_Work item_
From the line that contains "(70, 336) = (514, 315): pink" down to the last line of the data below, transcribe every line exactly.

_Data shown_
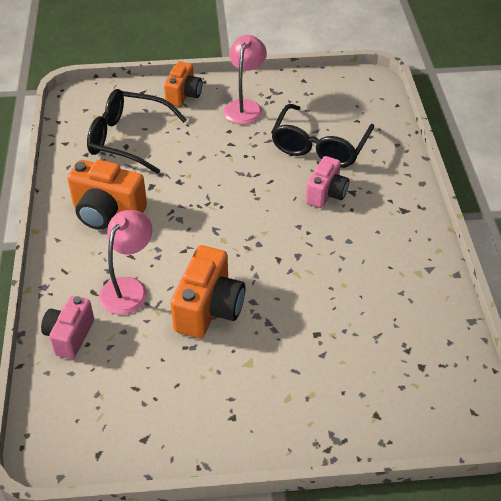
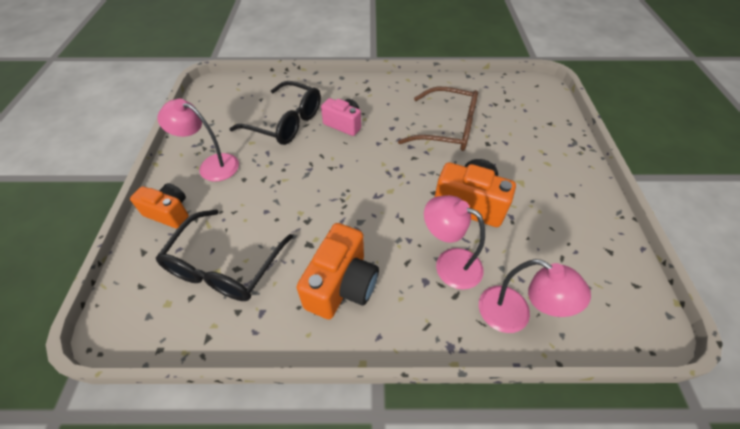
camera: 85 degrees left, 5 degrees up
(70, 336) = (514, 315): pink camera -> pink lamp
(338, 292) = (447, 129): none -> brown glasses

_Solved exercise_
(70, 336) = (514, 315): pink camera -> pink lamp
(338, 292) = (447, 129): none -> brown glasses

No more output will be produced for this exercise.